▶ _EXTRACTED MATERIAL_
· · · · · · ·

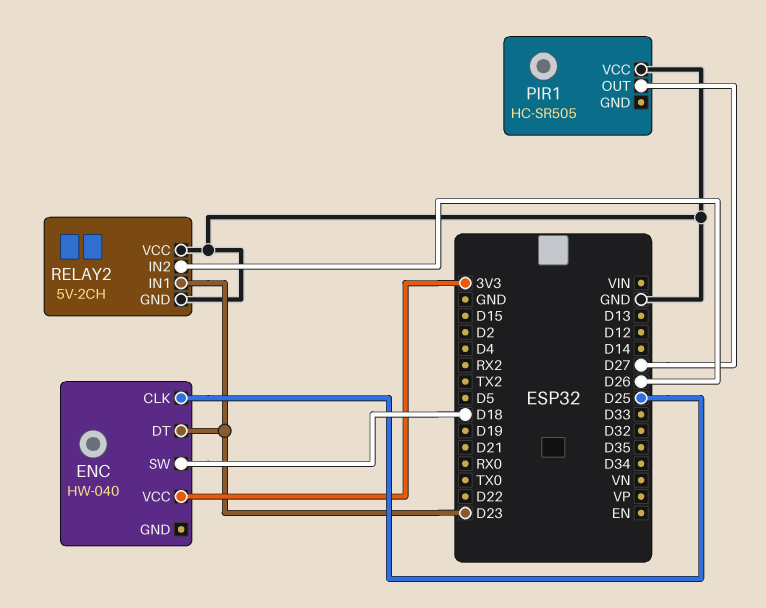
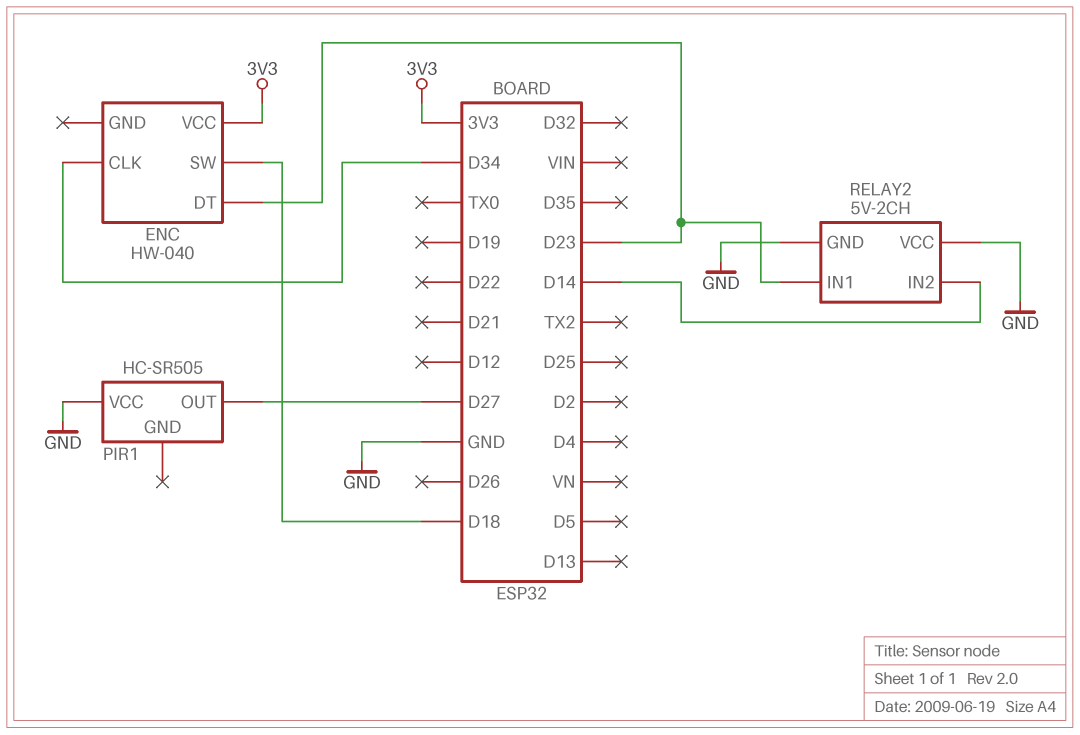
ENC pin CLK: D25 -> D34
RELAY2 pin IN2: D26 -> D14

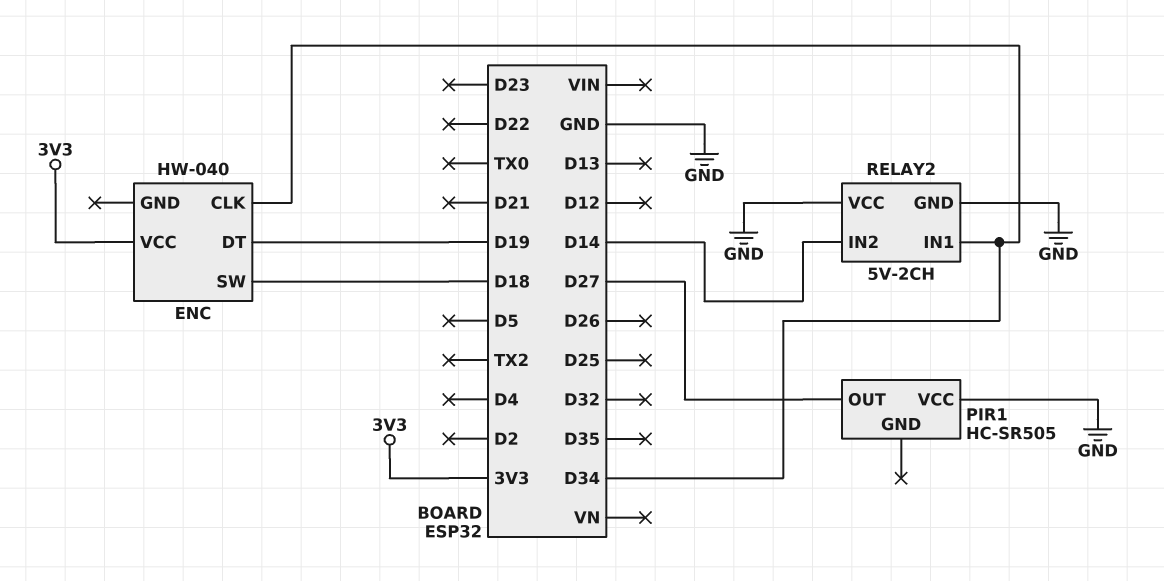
ENC pin DT: D23 -> D19
RELAY2 pin IN1: D23 -> D34

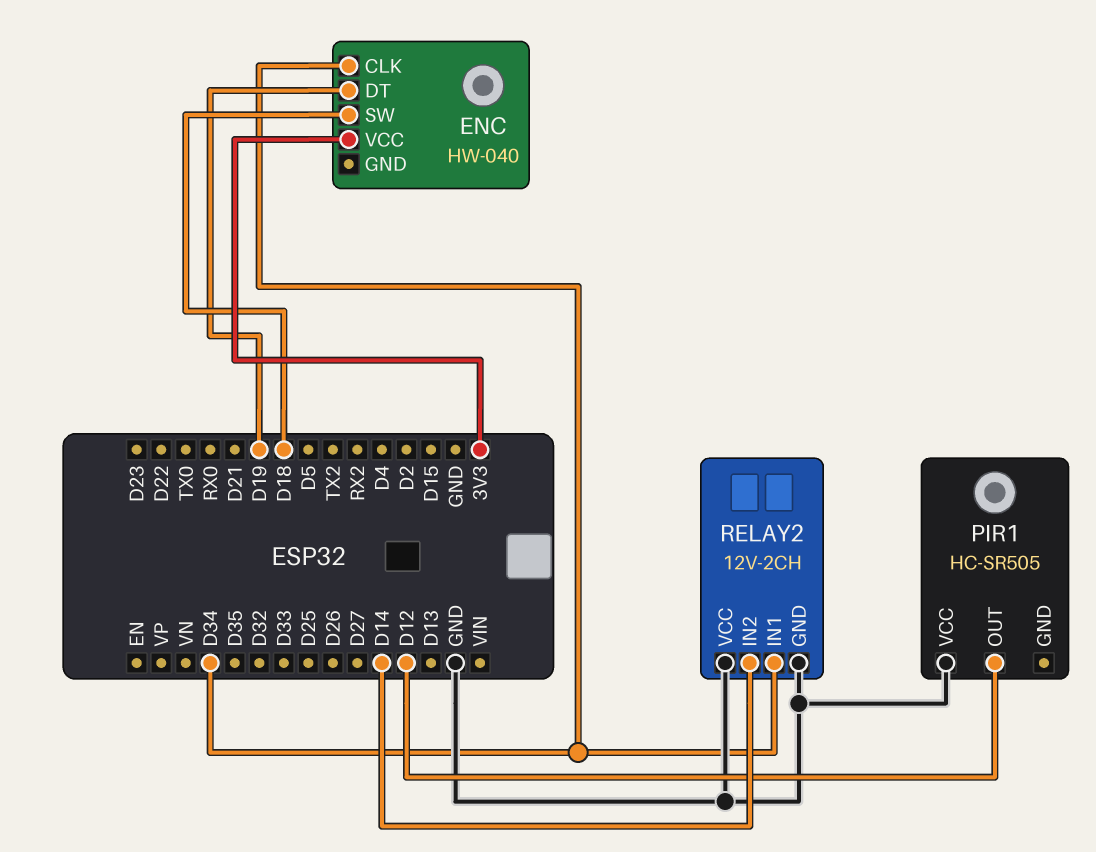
PIR1 pin OUT: D27 -> D12
RELAY2: 5V-2CH -> 12V-2CH

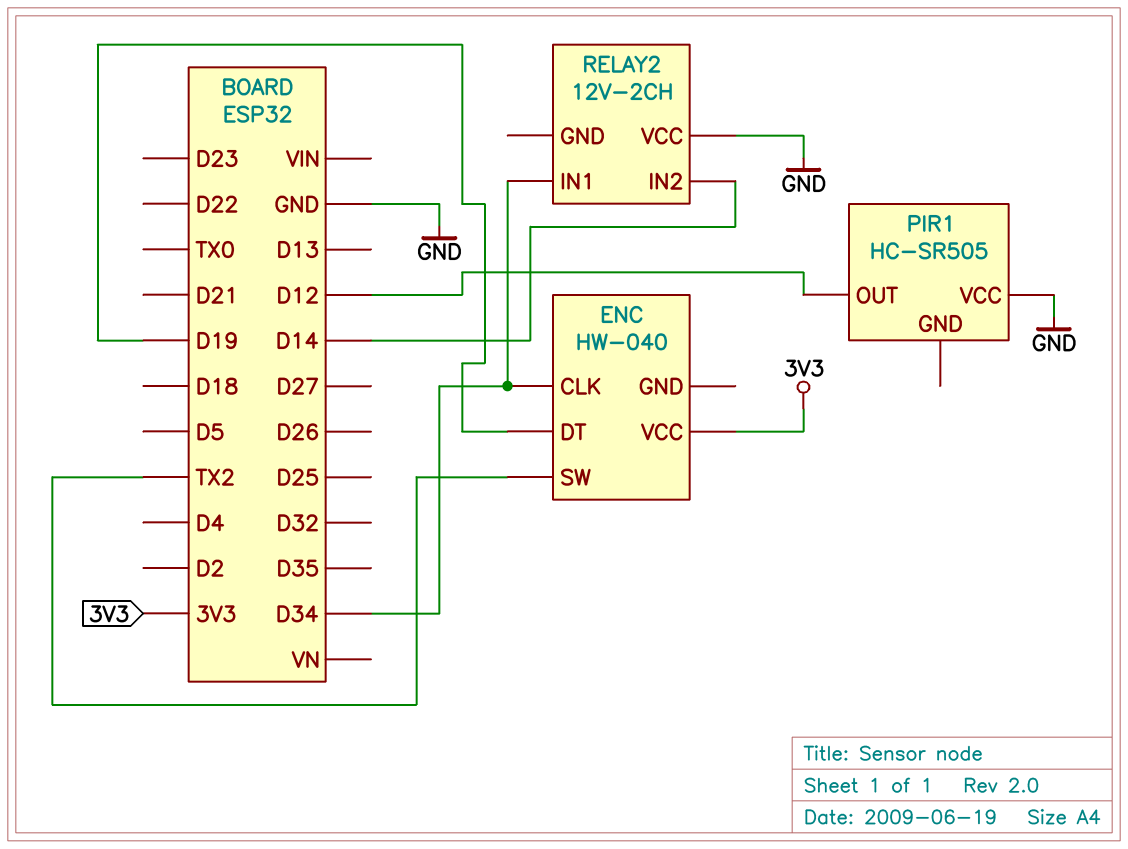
ENC pin SW: D18 -> TX2
RELAY2 pin GND: GND -> none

· · · · · · ·

Reproduce each line above precisely, with no pictures.

▶ _THE COMPLETED TASK_
ENC pin CLK: D25 -> D34
RELAY2 pin IN2: D26 -> D14

ENC pin DT: D23 -> D19
RELAY2 pin IN1: D23 -> D34

PIR1 pin OUT: D27 -> D12
RELAY2: 5V-2CH -> 12V-2CH

ENC pin SW: D18 -> TX2
RELAY2 pin GND: GND -> none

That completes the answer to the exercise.